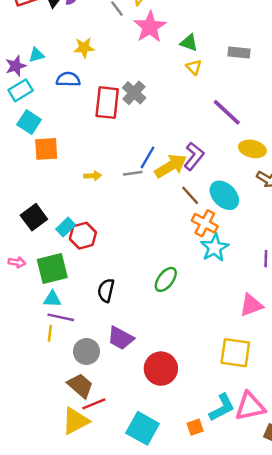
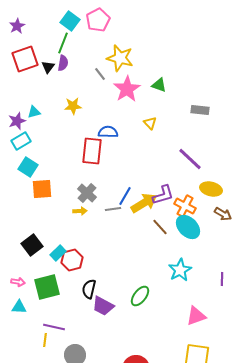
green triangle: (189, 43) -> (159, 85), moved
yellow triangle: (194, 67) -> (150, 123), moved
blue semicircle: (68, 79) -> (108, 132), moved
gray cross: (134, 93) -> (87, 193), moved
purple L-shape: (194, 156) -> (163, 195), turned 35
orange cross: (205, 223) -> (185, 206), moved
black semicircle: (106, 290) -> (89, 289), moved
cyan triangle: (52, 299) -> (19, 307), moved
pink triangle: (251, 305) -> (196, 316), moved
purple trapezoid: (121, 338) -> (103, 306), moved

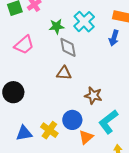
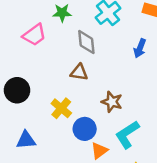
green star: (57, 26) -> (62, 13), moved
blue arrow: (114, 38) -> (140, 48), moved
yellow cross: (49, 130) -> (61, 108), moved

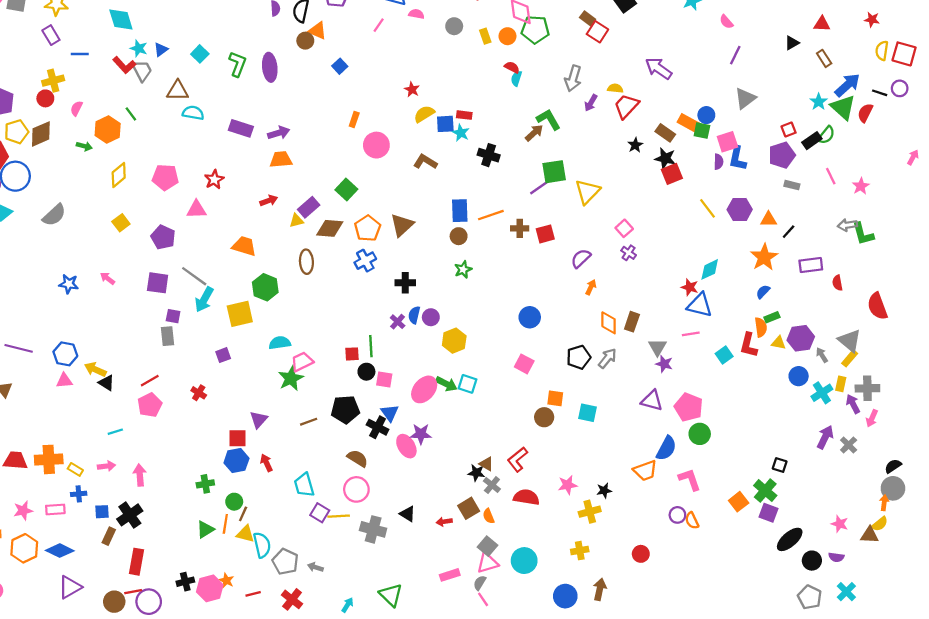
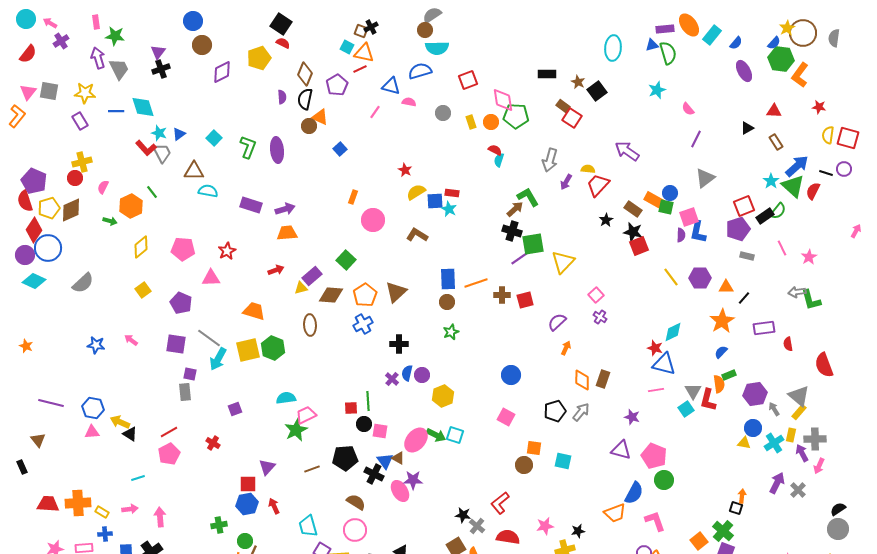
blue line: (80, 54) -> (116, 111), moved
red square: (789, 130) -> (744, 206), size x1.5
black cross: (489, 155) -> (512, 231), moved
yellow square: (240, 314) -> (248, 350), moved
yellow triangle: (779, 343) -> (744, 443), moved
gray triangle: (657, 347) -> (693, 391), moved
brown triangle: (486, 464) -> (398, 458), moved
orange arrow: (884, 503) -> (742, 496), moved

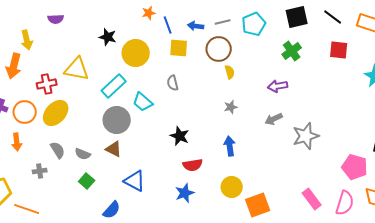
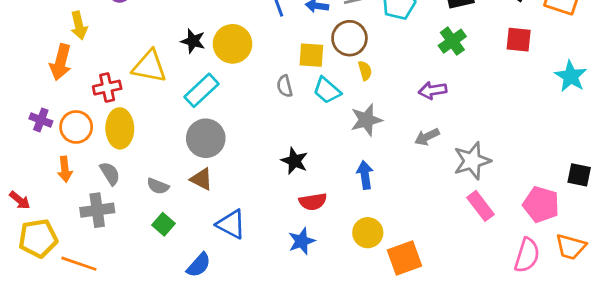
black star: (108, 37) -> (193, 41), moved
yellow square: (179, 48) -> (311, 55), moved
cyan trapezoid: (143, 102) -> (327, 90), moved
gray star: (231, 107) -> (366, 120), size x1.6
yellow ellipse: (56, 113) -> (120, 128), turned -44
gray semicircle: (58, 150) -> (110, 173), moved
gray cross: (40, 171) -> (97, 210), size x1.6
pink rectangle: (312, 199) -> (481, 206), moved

* * *

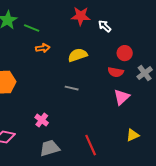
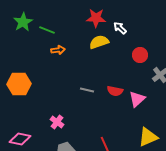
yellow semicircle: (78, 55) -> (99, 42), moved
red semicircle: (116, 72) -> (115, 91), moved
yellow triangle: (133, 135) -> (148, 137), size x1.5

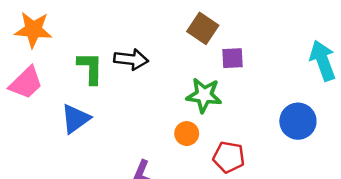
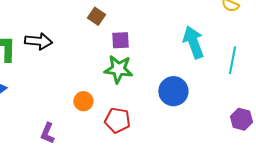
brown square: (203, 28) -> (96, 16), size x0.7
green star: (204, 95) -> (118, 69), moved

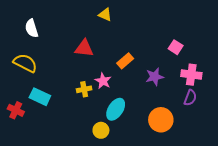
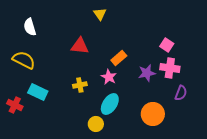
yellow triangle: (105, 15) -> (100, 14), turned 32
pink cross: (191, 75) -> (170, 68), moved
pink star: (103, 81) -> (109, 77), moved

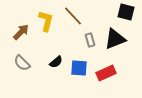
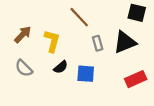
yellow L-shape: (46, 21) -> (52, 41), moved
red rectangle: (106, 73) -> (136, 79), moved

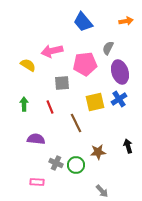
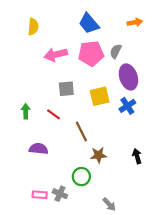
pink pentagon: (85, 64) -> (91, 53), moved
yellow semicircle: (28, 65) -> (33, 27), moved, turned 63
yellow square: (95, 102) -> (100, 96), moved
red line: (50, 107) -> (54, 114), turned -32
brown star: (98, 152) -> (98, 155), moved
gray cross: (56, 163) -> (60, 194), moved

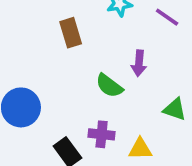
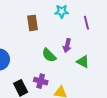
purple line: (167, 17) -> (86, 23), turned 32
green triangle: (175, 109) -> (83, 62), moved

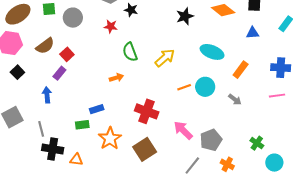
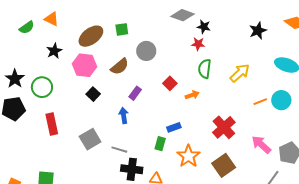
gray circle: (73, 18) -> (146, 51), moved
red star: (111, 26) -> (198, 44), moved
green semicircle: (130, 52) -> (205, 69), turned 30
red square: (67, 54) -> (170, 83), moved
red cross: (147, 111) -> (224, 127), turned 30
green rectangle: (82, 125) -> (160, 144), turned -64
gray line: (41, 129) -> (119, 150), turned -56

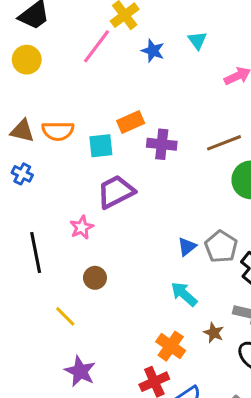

==

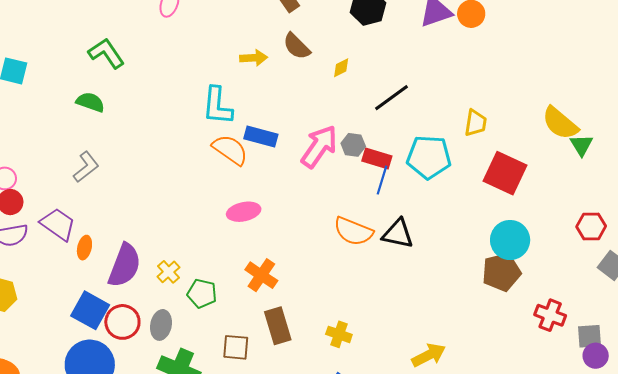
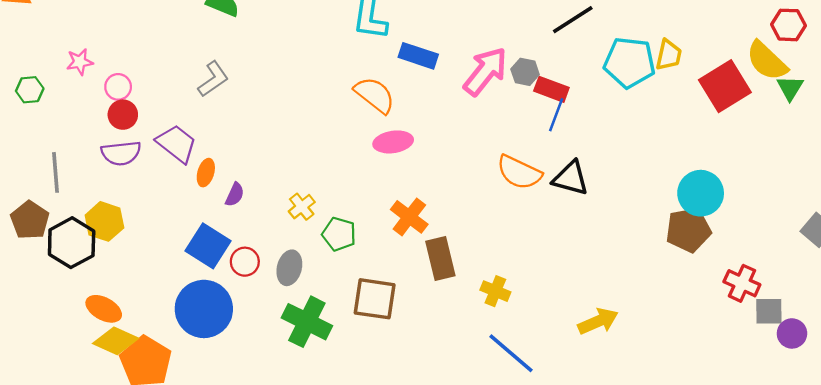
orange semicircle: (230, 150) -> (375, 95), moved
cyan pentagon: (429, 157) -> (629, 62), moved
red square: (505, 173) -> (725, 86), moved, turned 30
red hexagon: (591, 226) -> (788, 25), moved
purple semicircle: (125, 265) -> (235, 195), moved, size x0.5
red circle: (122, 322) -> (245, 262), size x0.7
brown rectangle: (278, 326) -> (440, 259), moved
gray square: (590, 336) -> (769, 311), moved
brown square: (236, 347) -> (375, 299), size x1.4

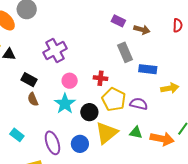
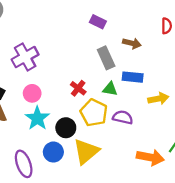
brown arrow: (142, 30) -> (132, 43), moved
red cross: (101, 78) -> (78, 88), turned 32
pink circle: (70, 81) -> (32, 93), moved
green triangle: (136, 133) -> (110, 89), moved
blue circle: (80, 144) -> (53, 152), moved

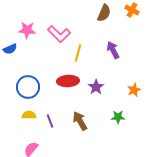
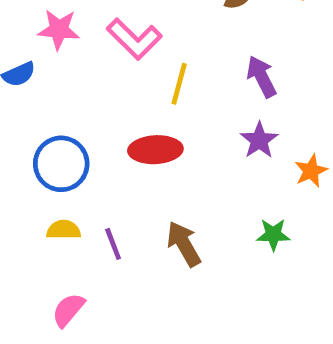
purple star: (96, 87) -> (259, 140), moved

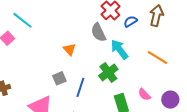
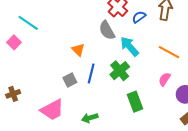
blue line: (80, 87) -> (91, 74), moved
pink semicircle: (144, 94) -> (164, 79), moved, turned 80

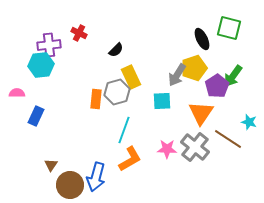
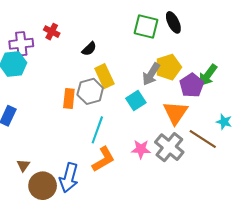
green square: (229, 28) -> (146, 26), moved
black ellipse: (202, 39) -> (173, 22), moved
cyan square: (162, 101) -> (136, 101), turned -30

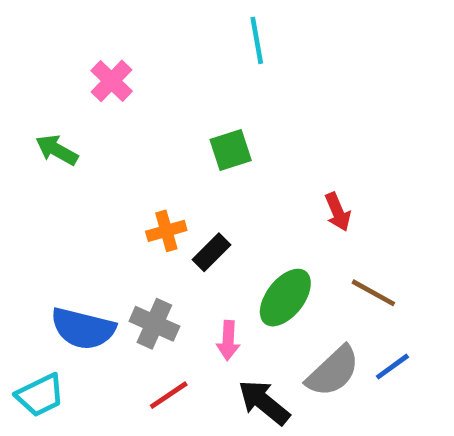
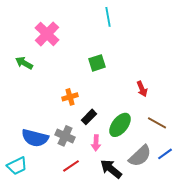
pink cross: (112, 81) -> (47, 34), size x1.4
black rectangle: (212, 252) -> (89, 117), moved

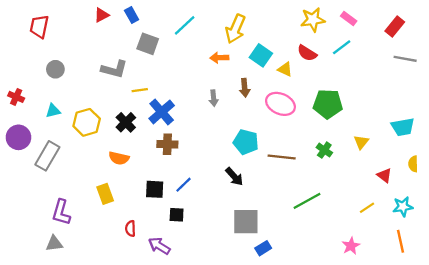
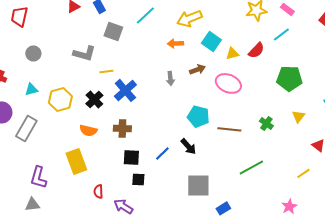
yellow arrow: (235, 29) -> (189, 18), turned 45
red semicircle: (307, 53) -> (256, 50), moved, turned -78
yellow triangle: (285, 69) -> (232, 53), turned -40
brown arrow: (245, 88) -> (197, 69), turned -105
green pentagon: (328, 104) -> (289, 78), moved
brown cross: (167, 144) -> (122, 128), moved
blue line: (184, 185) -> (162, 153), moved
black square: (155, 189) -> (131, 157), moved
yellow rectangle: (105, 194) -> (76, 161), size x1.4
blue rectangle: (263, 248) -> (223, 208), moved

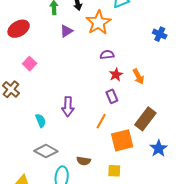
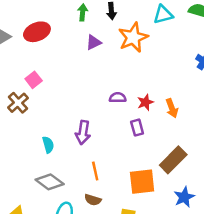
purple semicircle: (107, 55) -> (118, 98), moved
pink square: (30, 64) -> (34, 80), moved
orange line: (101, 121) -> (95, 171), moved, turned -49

- [WHAT IS BEING ASKED] Give again exactly, and only, the lines above starting at the one with "green triangle: (189, 43) -> (159, 85), moved" and ending at the one with "pink triangle: (251, 305)".

- [RESPONSE]
green triangle: (189, 43) -> (159, 85), moved
yellow triangle: (194, 67) -> (150, 123), moved
blue semicircle: (68, 79) -> (108, 132), moved
gray cross: (134, 93) -> (87, 193), moved
purple L-shape: (194, 156) -> (163, 195), turned 35
orange cross: (205, 223) -> (185, 206), moved
black semicircle: (106, 290) -> (89, 289), moved
cyan triangle: (52, 299) -> (19, 307), moved
pink triangle: (251, 305) -> (196, 316), moved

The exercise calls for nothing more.